* [THE PROBLEM] Take every line from the listing below that includes "brick" and copy it.

━━━━━ MATERIAL PROVIDED ━━━━━

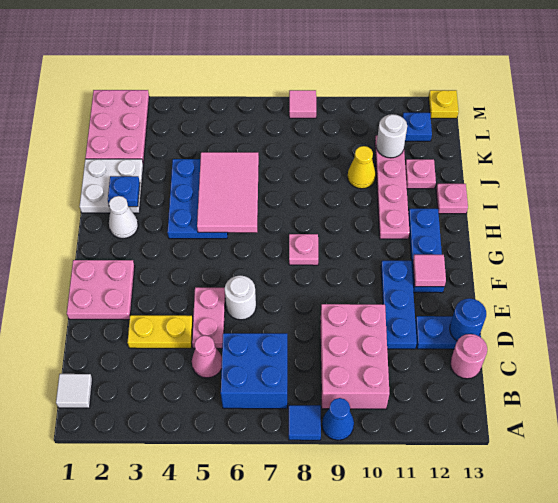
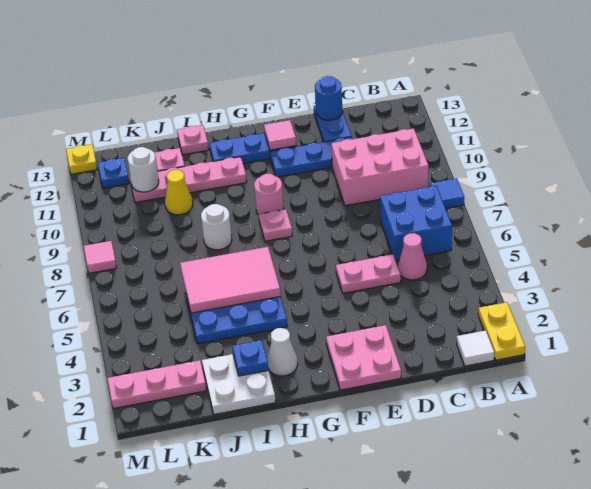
blue 1x1 cone [322,398,354,440] -> none
pink 1x1 round brick [450,334,487,379] -> pink 1x1 round brick moved to [254,174,284,215]
yellow 1x2 plate [128,315,193,348] -> yellow 1x2 plate moved to [478,302,525,360]
white 1x1 round brick [225,275,256,320] -> white 1x1 round brick moved to [201,204,232,250]
pink 2x3 plate [85,90,149,163] -> pink 1x3 plate [107,360,206,409]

━━━━━

* [EXERCISE RESPONSE]
pink 1x1 round brick [450,334,487,379] -> pink 1x1 round brick moved to [254,174,284,215]
white 1x1 round brick [225,275,256,320] -> white 1x1 round brick moved to [201,204,232,250]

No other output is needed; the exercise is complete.